**Work task:** Throughout the listing that follows, find each line with the word "image" and copy it.

───── Exercise data ─────

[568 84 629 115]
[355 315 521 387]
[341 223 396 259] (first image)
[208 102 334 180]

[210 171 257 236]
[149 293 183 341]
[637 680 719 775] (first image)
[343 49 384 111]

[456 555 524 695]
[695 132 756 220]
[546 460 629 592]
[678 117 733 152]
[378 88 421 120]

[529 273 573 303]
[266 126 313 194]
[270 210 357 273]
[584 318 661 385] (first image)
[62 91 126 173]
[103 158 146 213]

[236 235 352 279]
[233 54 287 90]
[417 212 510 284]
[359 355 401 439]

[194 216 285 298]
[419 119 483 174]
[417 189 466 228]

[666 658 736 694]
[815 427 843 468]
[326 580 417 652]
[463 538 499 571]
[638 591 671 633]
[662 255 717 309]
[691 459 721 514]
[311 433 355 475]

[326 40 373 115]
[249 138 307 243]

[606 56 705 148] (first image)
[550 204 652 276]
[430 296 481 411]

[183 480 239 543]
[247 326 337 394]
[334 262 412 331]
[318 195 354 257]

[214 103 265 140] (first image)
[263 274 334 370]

─────

**Reply:**
[341 223 396 259] (first image)
[637 680 719 775] (first image)
[584 318 661 385] (first image)
[606 56 705 148] (first image)
[214 103 265 140] (first image)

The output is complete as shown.